(Object state comparisons)
BEGIN

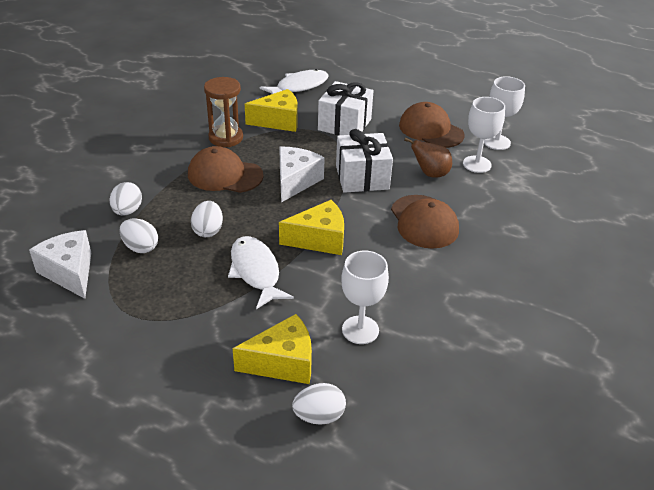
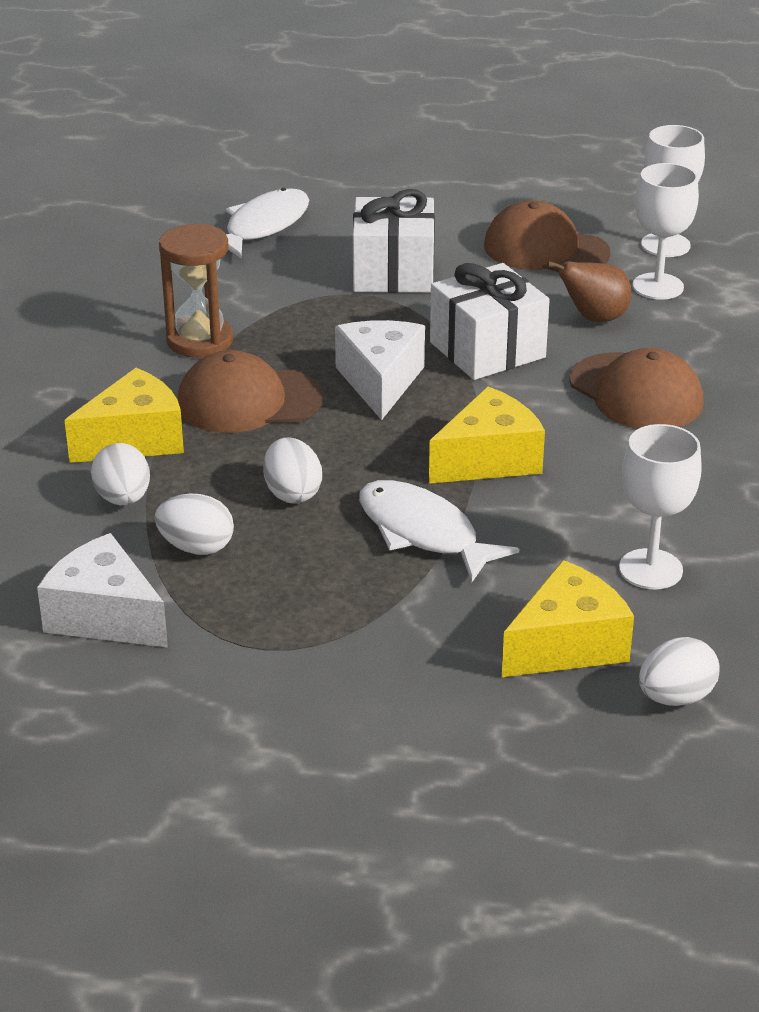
camera: 20 degrees left, 5 degrees down
(278, 121) = (272, 292): yellow cheese -> yellow cheese (135, 440)

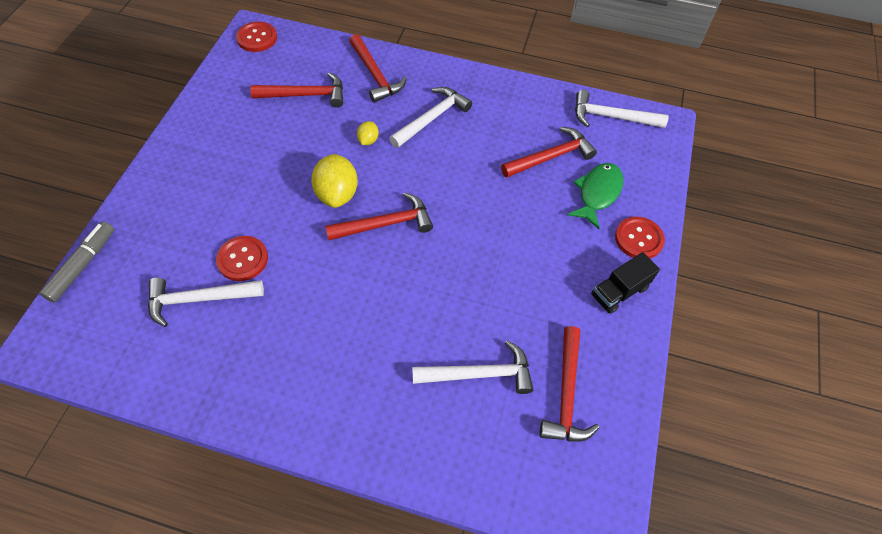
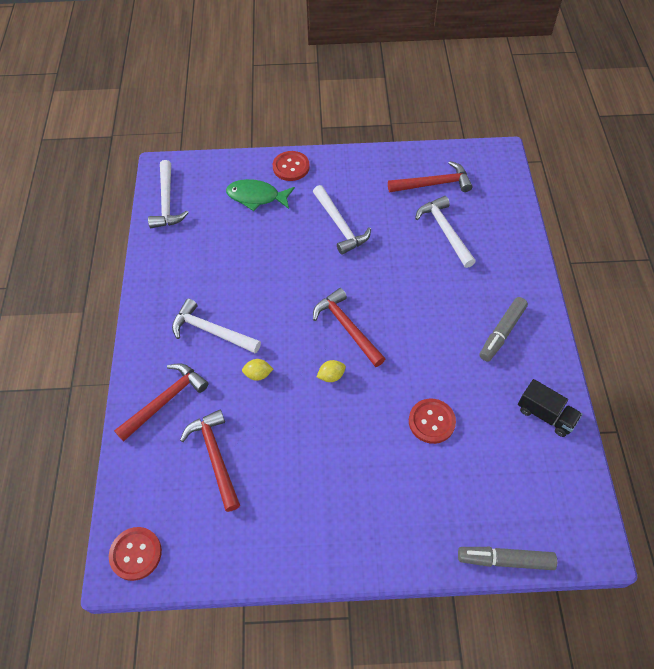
camera: 105 degrees left, 0 degrees up
(199, 299) = (484, 437): white hammer -> white hammer (340, 225)
(305, 373) = (501, 332): none -> grey marker
(337, 194) = (331, 376): yellow lemon -> yellow lemon, size x0.50
(551, 157) = (228, 233): red hammer -> none
(619, 291) = (342, 170): black truck -> black truck (545, 415)

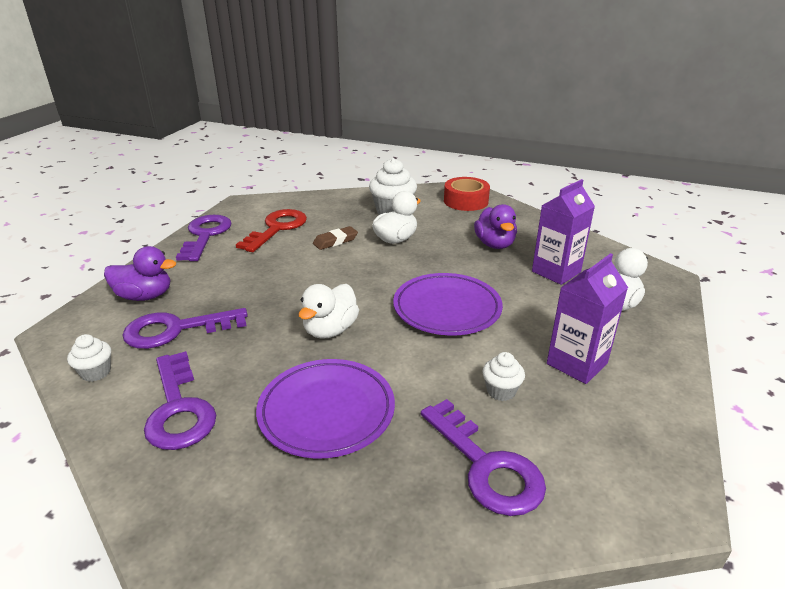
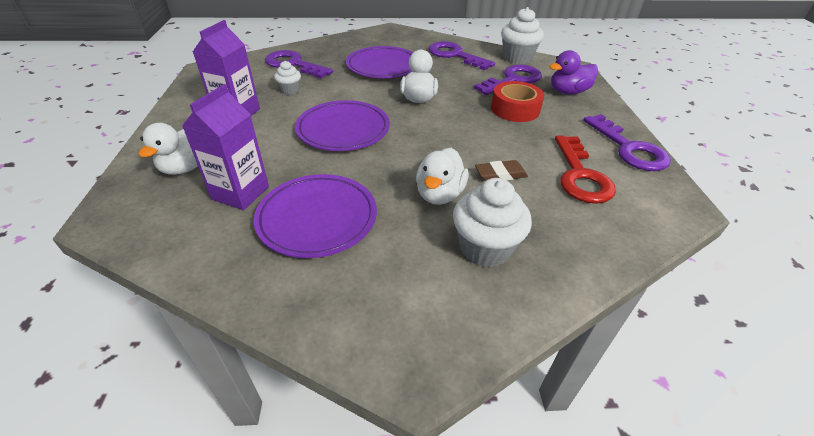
camera: 155 degrees right, 10 degrees up
(96, 372) = (517, 58): white cupcake -> white cupcake, size x1.83
(335, 241) = (500, 174): brown eraser -> brown eraser turned 45 degrees clockwise
(466, 201) = (391, 319): red tape -> red tape (515, 109)
(494, 244) = (317, 218): purple duck -> purple plate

END

Would you write out each entry word for word and omit the images?

camera: 20 degrees left, 5 degrees down
(278, 121) = (272, 292): yellow cheese -> yellow cheese (135, 440)

camera: 105 degrees left, 0 degrees up
(199, 299) = (484, 437): white hammer -> white hammer (340, 225)
(305, 373) = (501, 332): none -> grey marker
(337, 194) = (331, 376): yellow lemon -> yellow lemon, size x0.50
(551, 157) = (228, 233): red hammer -> none
(619, 291) = (342, 170): black truck -> black truck (545, 415)

camera: 155 degrees right, 10 degrees up
(96, 372) = (517, 58): white cupcake -> white cupcake, size x1.83
(335, 241) = (500, 174): brown eraser -> brown eraser turned 45 degrees clockwise
(466, 201) = (391, 319): red tape -> red tape (515, 109)
(494, 244) = (317, 218): purple duck -> purple plate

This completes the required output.